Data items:
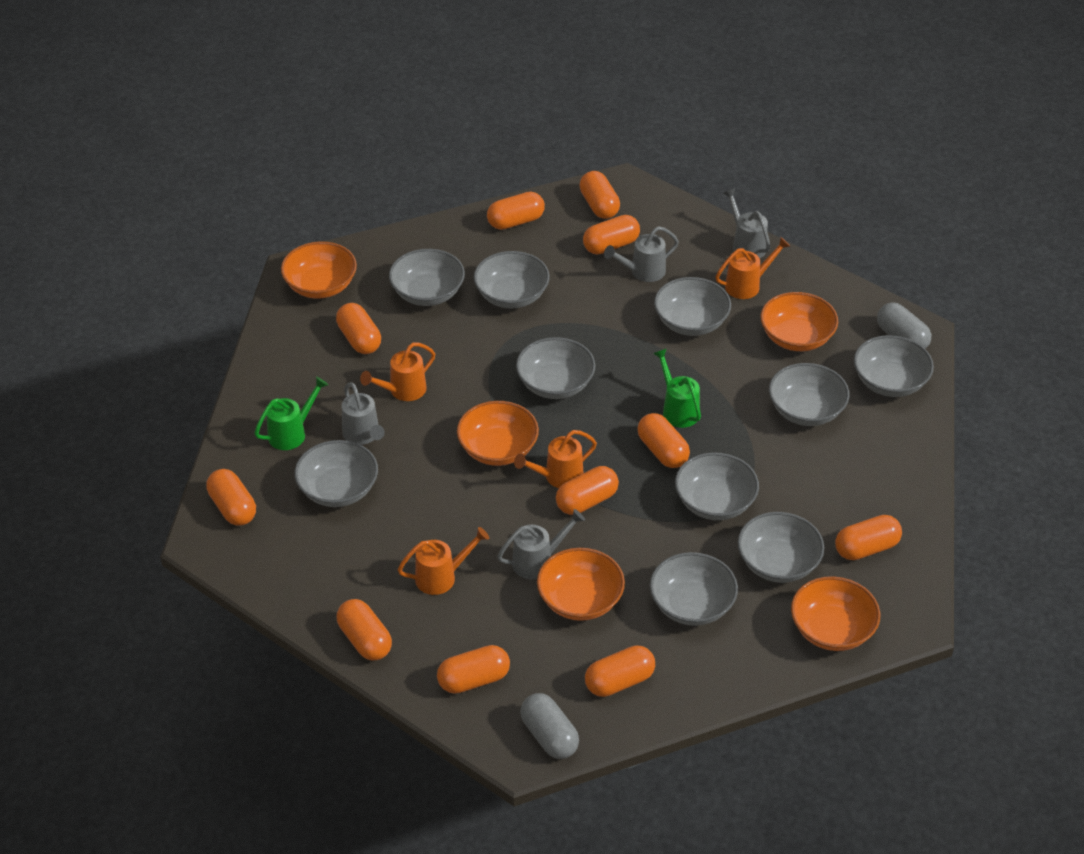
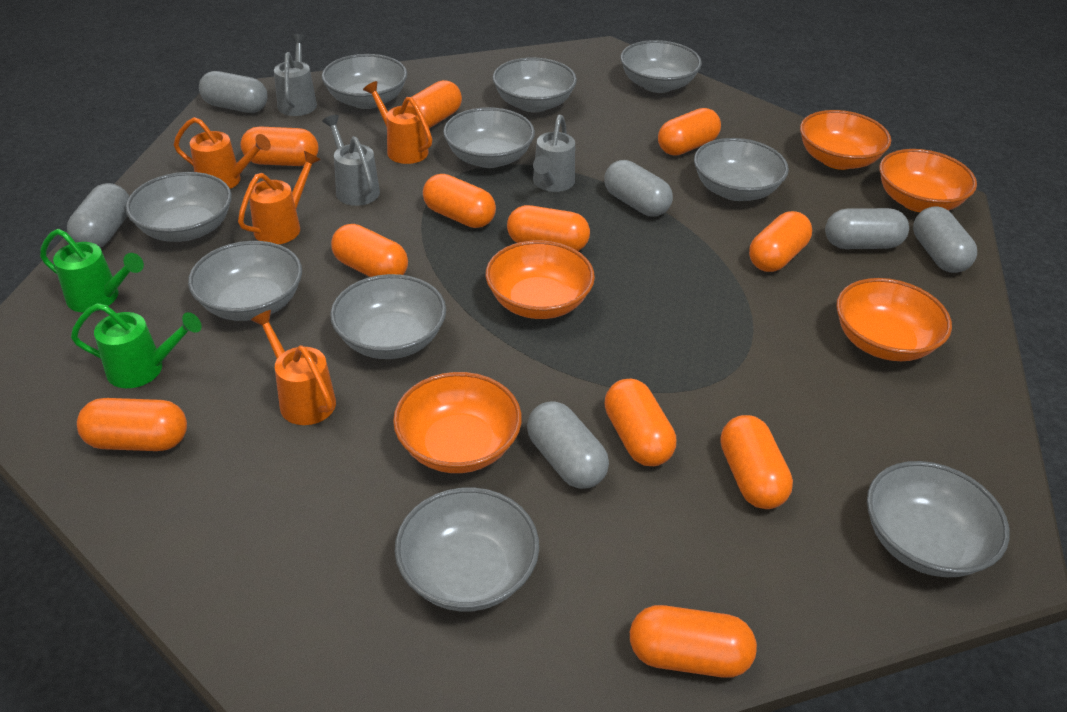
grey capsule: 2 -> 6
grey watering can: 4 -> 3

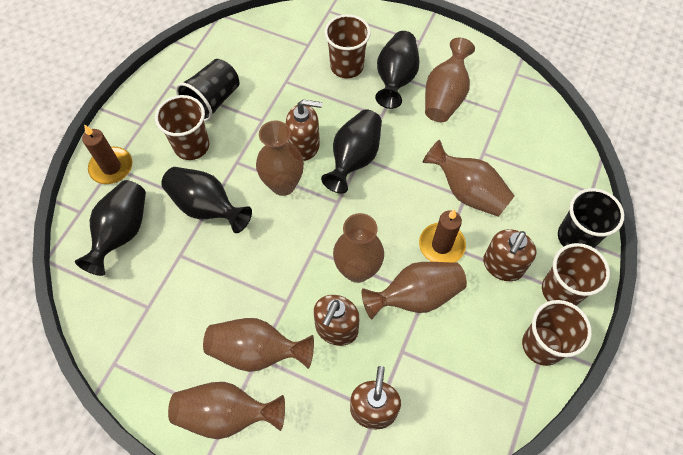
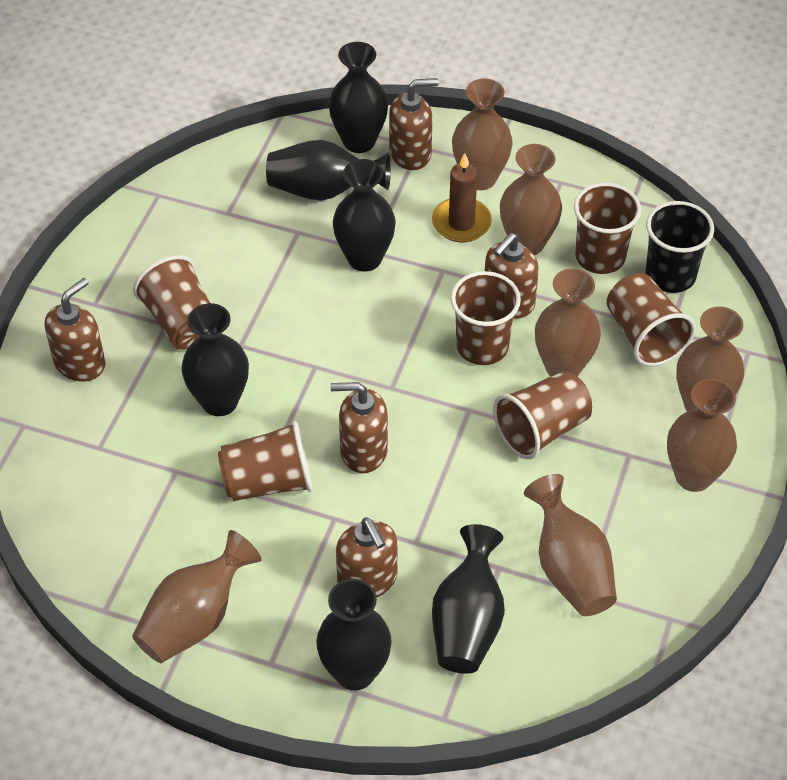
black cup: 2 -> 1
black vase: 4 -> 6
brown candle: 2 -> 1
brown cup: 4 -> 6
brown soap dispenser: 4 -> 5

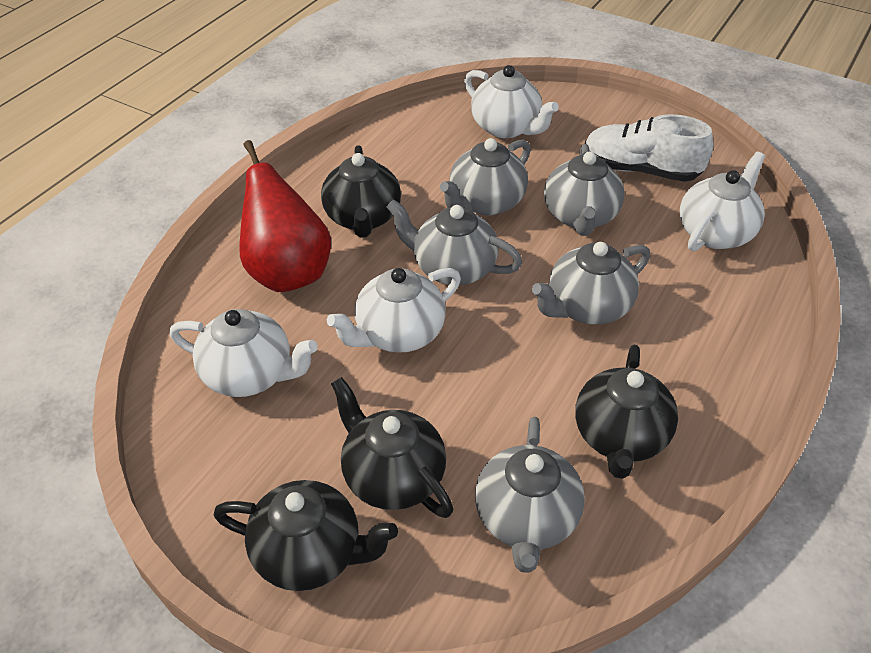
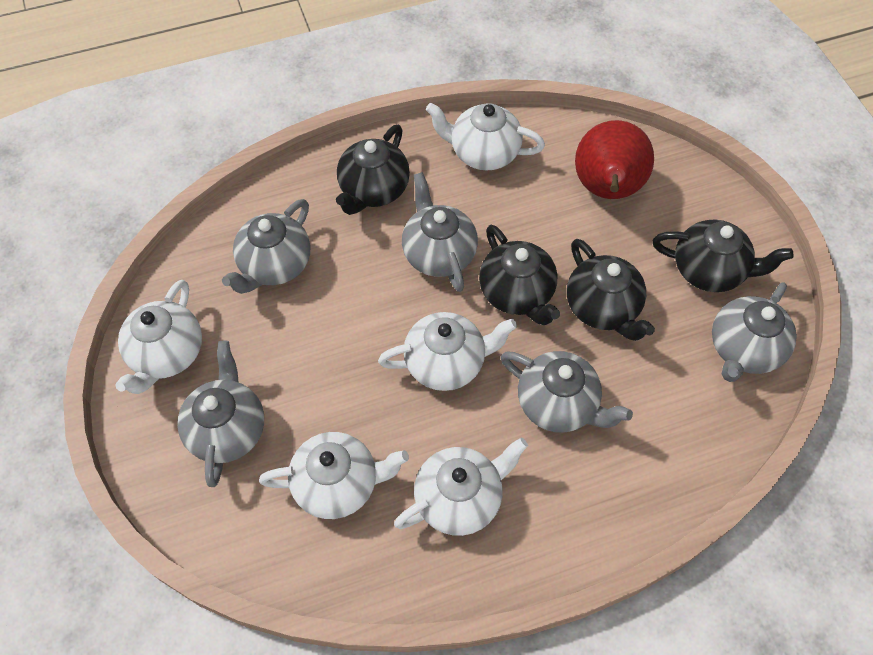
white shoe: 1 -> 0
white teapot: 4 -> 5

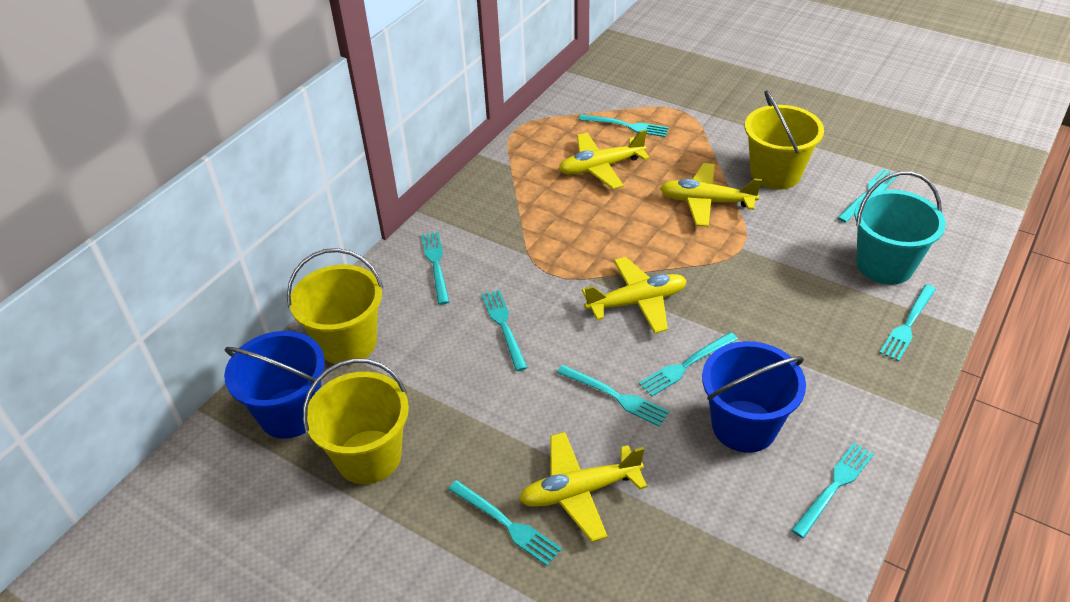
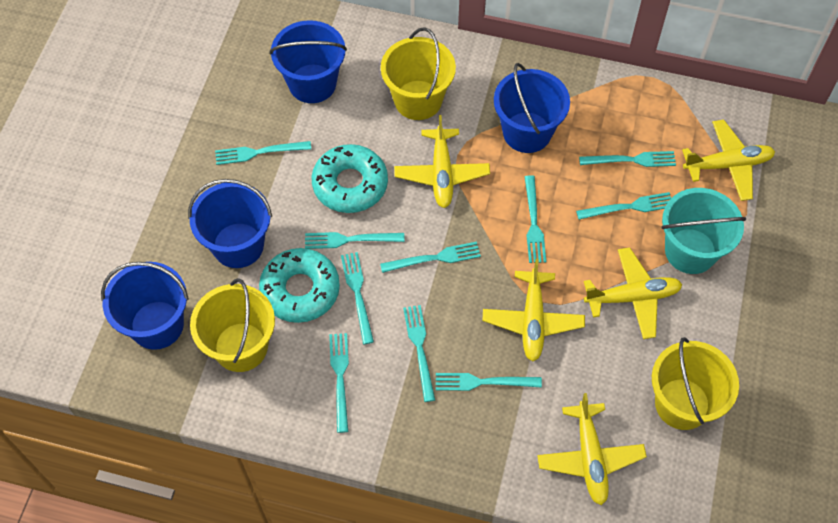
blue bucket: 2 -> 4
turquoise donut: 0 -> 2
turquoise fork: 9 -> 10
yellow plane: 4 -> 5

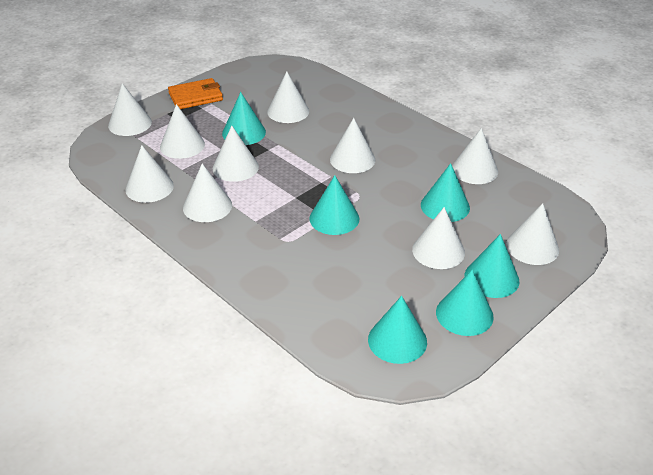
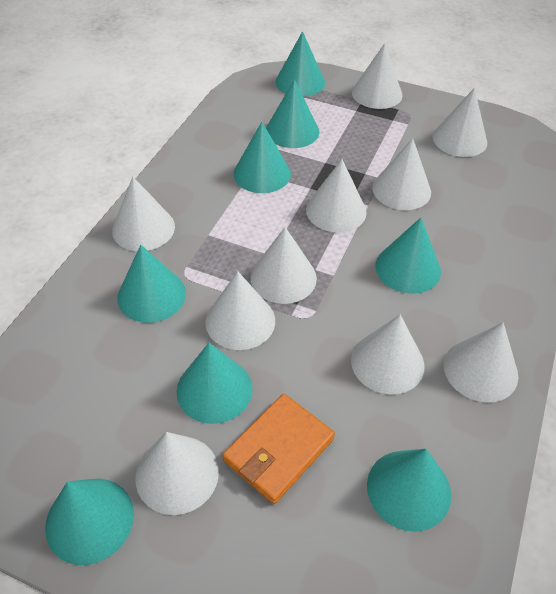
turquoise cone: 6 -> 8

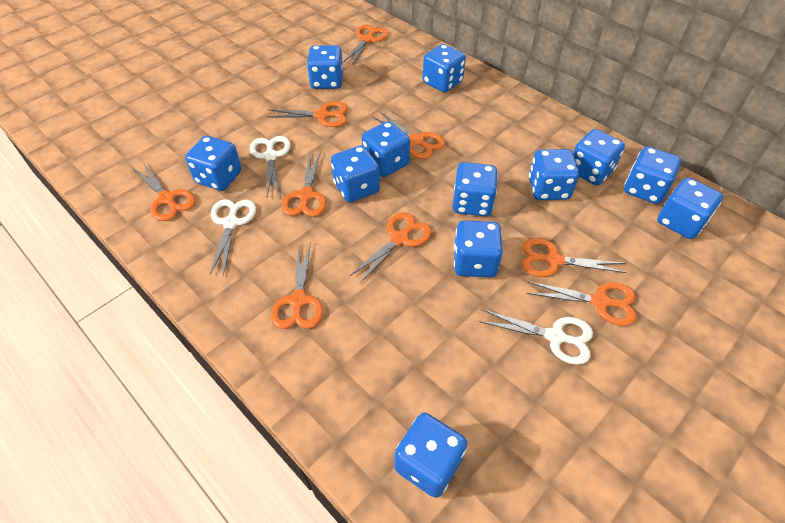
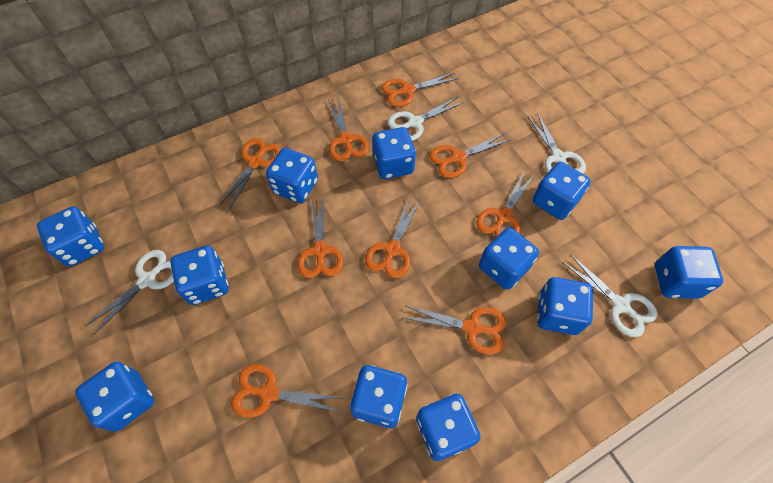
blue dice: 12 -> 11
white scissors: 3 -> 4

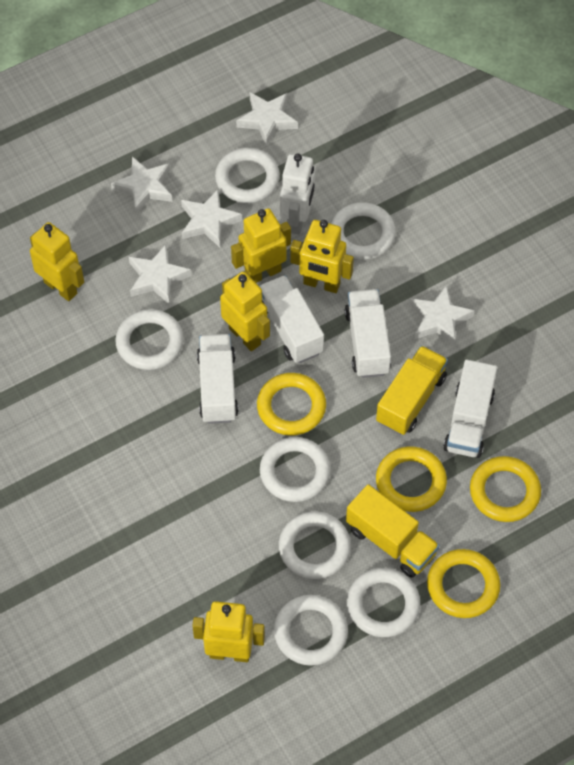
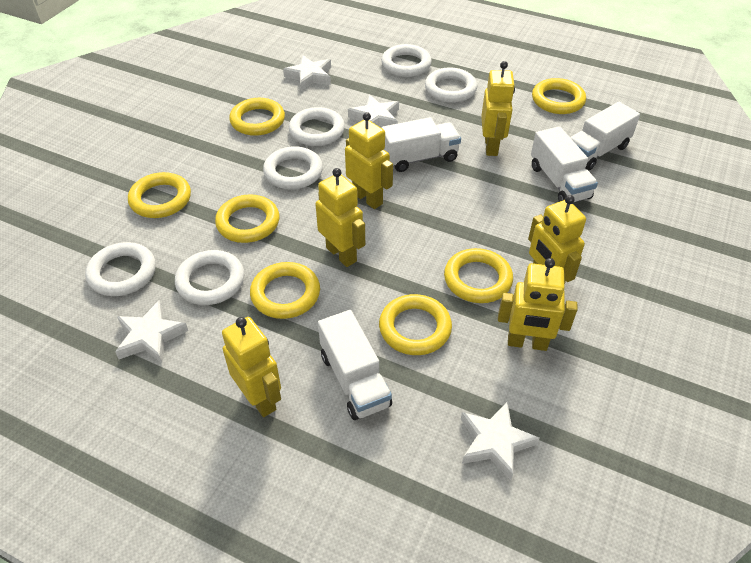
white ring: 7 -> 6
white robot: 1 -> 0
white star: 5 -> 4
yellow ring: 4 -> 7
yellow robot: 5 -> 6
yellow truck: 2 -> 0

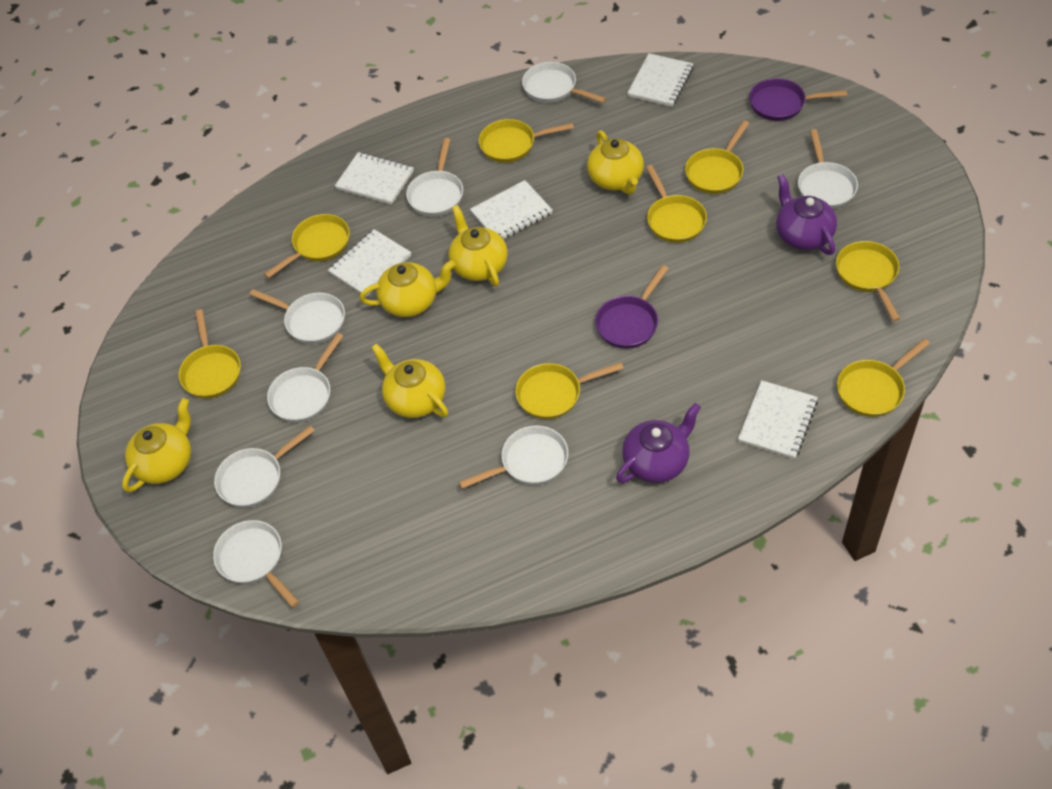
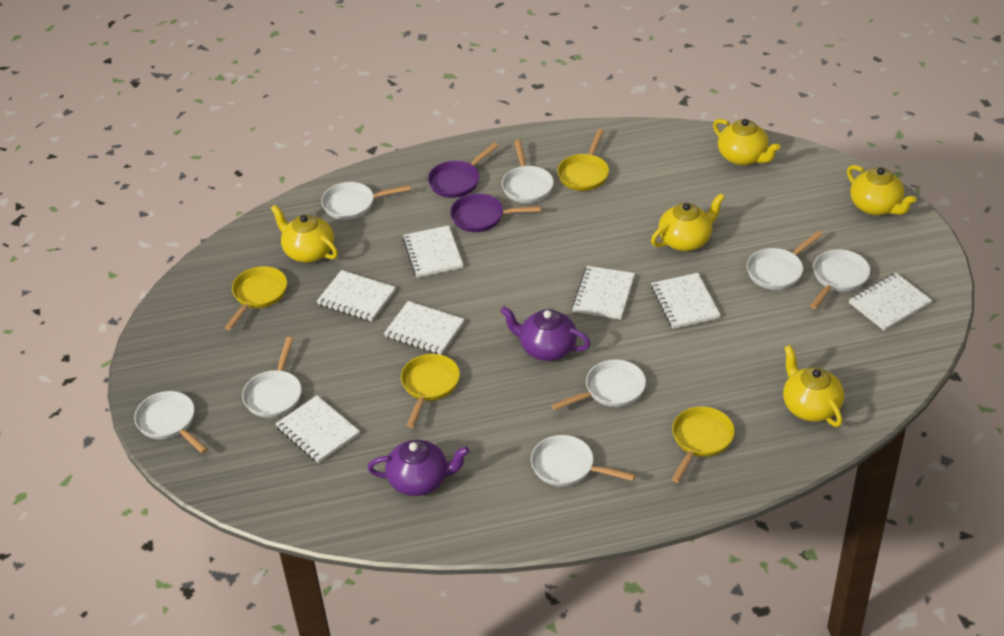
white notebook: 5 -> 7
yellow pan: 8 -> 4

→ TASK DETAILS:
When a line of the records has the word "yellow", pick it out and copy it.

→ ANSWER TO THIS TASK:
yellow plane: 4 -> 5
yellow ring: 4 -> 7
yellow robot: 5 -> 6
yellow truck: 2 -> 0
yellow pan: 8 -> 4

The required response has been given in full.